Content starts

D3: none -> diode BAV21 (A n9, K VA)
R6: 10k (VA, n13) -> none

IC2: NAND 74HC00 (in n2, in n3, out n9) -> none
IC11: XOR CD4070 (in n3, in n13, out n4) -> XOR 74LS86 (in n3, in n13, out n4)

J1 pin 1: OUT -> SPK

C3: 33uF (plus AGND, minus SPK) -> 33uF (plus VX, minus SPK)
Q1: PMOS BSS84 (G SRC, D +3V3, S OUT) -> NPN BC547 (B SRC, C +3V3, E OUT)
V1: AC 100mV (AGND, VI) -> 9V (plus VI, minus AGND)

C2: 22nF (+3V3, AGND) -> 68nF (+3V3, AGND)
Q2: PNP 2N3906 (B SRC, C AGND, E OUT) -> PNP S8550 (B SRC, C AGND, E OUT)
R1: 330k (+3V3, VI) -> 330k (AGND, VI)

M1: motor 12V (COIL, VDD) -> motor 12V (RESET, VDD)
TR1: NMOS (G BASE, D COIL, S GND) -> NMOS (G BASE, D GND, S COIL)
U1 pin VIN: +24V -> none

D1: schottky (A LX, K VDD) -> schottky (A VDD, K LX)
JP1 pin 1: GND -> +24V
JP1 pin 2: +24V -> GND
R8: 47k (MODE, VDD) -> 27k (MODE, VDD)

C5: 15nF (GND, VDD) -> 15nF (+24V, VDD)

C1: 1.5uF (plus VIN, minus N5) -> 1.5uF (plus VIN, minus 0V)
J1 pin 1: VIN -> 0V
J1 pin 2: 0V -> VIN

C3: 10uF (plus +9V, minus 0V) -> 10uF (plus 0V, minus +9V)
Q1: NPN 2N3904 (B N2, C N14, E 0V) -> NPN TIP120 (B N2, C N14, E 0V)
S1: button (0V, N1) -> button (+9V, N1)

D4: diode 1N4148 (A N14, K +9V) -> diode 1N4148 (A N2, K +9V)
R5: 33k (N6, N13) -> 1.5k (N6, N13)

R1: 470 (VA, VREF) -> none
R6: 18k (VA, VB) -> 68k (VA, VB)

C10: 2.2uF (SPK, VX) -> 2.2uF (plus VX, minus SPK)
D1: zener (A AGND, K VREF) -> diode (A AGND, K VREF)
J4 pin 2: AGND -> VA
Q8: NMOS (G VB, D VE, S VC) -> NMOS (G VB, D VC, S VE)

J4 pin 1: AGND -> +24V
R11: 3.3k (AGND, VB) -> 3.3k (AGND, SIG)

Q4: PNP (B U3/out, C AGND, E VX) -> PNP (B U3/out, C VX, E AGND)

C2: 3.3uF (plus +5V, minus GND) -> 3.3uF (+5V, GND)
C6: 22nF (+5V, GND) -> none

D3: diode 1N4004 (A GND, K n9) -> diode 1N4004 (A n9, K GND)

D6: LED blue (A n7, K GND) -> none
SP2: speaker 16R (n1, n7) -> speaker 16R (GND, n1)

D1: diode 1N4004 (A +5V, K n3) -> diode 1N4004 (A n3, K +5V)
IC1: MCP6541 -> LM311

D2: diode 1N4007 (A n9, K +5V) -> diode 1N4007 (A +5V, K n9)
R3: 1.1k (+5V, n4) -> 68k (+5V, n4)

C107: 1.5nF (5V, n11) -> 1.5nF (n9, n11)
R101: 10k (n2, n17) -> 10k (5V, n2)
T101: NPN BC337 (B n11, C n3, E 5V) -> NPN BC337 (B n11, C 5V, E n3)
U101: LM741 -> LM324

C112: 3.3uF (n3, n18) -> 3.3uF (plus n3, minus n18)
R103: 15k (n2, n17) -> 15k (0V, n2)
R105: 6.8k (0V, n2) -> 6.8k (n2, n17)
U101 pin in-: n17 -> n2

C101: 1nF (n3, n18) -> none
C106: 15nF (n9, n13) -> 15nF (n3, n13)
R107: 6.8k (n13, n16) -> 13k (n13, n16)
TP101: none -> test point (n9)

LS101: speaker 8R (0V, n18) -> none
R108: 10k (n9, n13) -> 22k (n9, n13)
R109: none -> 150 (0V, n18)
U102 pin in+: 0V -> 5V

Content ends

TASK DESCRIPTION: Show me each line of the listing above with "minus" in it.

EXERCISE RESPONSE:
C3: 33uF (plus AGND, minus SPK) -> 33uF (plus VX, minus SPK)
V1: AC 100mV (AGND, VI) -> 9V (plus VI, minus AGND)
C1: 1.5uF (plus VIN, minus N5) -> 1.5uF (plus VIN, minus 0V)
C3: 10uF (plus +9V, minus 0V) -> 10uF (plus 0V, minus +9V)
C10: 2.2uF (SPK, VX) -> 2.2uF (plus VX, minus SPK)
C2: 3.3uF (plus +5V, minus GND) -> 3.3uF (+5V, GND)
C112: 3.3uF (n3, n18) -> 3.3uF (plus n3, minus n18)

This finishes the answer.